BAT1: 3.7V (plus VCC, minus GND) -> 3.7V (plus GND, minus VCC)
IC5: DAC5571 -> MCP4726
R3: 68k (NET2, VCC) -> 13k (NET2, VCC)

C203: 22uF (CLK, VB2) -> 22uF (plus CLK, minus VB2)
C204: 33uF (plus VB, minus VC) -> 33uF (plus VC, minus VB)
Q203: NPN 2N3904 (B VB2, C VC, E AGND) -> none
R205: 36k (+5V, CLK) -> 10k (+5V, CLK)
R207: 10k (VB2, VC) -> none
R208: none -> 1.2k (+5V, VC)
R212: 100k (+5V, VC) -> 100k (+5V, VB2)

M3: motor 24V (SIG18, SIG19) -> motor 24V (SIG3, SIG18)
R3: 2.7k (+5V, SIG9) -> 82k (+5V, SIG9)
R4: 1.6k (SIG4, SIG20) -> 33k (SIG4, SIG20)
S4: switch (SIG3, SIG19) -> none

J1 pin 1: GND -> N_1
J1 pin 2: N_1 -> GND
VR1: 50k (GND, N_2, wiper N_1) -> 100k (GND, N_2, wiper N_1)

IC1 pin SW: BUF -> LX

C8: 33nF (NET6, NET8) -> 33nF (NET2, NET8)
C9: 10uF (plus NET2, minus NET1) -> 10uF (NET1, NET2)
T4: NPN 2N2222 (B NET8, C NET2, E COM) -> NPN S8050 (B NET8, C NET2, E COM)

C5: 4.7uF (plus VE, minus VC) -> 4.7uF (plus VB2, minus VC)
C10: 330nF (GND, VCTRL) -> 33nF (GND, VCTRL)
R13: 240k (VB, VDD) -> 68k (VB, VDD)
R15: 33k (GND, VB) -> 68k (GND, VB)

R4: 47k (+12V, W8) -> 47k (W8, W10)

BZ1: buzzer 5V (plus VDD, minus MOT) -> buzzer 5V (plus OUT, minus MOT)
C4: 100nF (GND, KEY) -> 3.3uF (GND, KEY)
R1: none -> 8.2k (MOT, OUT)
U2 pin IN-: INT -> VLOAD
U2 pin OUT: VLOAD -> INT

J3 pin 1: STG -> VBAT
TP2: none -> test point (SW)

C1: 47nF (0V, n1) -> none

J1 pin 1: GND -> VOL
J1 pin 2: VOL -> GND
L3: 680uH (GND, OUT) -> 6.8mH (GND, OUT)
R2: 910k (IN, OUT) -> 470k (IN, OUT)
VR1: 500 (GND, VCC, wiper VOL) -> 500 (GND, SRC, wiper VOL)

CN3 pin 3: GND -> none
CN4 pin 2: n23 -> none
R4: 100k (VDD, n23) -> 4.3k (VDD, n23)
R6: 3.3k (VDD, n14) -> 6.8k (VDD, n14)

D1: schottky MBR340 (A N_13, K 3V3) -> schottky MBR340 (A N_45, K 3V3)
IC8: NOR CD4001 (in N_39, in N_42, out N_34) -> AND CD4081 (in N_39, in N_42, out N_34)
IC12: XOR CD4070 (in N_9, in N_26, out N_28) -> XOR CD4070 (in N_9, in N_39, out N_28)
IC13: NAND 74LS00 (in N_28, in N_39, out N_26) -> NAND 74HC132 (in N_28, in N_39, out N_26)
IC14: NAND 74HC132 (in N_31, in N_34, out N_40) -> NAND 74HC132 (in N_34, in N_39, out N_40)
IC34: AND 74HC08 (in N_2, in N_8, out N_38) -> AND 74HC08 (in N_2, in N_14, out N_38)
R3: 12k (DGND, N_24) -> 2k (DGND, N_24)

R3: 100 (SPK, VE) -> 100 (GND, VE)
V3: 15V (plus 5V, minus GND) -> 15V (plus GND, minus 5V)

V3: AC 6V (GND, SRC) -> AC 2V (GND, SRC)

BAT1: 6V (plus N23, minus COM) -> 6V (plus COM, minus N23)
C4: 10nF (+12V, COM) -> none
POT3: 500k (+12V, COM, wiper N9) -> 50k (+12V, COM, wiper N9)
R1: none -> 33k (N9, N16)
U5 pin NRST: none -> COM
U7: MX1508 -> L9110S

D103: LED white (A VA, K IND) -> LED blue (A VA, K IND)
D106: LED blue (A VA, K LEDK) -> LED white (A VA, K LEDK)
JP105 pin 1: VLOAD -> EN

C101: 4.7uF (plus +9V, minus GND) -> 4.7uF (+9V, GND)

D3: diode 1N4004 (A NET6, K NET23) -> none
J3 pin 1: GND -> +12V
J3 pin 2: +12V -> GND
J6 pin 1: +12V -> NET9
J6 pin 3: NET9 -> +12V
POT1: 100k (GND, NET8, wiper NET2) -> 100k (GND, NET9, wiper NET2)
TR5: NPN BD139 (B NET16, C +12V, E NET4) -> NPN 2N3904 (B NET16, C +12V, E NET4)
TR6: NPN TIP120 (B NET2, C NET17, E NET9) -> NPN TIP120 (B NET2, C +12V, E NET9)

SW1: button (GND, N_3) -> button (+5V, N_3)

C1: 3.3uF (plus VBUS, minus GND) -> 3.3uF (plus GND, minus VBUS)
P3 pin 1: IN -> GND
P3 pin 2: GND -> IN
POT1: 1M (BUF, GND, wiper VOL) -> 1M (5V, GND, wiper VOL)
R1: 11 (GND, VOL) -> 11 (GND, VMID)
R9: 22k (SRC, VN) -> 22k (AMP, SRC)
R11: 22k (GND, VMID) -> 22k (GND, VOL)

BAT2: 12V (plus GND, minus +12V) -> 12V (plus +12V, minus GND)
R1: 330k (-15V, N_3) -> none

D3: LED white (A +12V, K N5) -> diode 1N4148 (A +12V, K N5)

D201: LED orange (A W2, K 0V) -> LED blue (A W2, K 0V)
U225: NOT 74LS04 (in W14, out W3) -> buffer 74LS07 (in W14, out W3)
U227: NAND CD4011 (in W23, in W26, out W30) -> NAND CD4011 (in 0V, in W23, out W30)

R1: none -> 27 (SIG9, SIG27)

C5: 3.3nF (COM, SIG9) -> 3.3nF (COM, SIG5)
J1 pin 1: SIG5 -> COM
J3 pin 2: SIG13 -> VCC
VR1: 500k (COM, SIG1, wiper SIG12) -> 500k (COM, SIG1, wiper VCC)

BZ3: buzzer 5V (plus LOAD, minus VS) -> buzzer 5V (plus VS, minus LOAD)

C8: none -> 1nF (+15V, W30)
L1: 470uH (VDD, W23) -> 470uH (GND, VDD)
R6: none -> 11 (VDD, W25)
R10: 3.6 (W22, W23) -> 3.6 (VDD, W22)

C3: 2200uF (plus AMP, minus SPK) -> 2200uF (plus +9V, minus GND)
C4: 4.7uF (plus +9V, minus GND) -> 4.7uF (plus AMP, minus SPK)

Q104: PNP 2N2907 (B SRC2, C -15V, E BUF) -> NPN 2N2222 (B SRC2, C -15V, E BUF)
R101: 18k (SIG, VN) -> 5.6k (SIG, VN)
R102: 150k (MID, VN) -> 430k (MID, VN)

## What to do
Print exactly the lines above from the one with "C1: 47nF (0V, n1) -> none" to the one with "C4: 10nF (+12V, COM) -> none", including both.

## Exercise answer
C1: 47nF (0V, n1) -> none

J1 pin 1: GND -> VOL
J1 pin 2: VOL -> GND
L3: 680uH (GND, OUT) -> 6.8mH (GND, OUT)
R2: 910k (IN, OUT) -> 470k (IN, OUT)
VR1: 500 (GND, VCC, wiper VOL) -> 500 (GND, SRC, wiper VOL)

CN3 pin 3: GND -> none
CN4 pin 2: n23 -> none
R4: 100k (VDD, n23) -> 4.3k (VDD, n23)
R6: 3.3k (VDD, n14) -> 6.8k (VDD, n14)

D1: schottky MBR340 (A N_13, K 3V3) -> schottky MBR340 (A N_45, K 3V3)
IC8: NOR CD4001 (in N_39, in N_42, out N_34) -> AND CD4081 (in N_39, in N_42, out N_34)
IC12: XOR CD4070 (in N_9, in N_26, out N_28) -> XOR CD4070 (in N_9, in N_39, out N_28)
IC13: NAND 74LS00 (in N_28, in N_39, out N_26) -> NAND 74HC132 (in N_28, in N_39, out N_26)
IC14: NAND 74HC132 (in N_31, in N_34, out N_40) -> NAND 74HC132 (in N_34, in N_39, out N_40)
IC34: AND 74HC08 (in N_2, in N_8, out N_38) -> AND 74HC08 (in N_2, in N_14, out N_38)
R3: 12k (DGND, N_24) -> 2k (DGND, N_24)

R3: 100 (SPK, VE) -> 100 (GND, VE)
V3: 15V (plus 5V, minus GND) -> 15V (plus GND, minus 5V)

V3: AC 6V (GND, SRC) -> AC 2V (GND, SRC)

BAT1: 6V (plus N23, minus COM) -> 6V (plus COM, minus N23)
C4: 10nF (+12V, COM) -> none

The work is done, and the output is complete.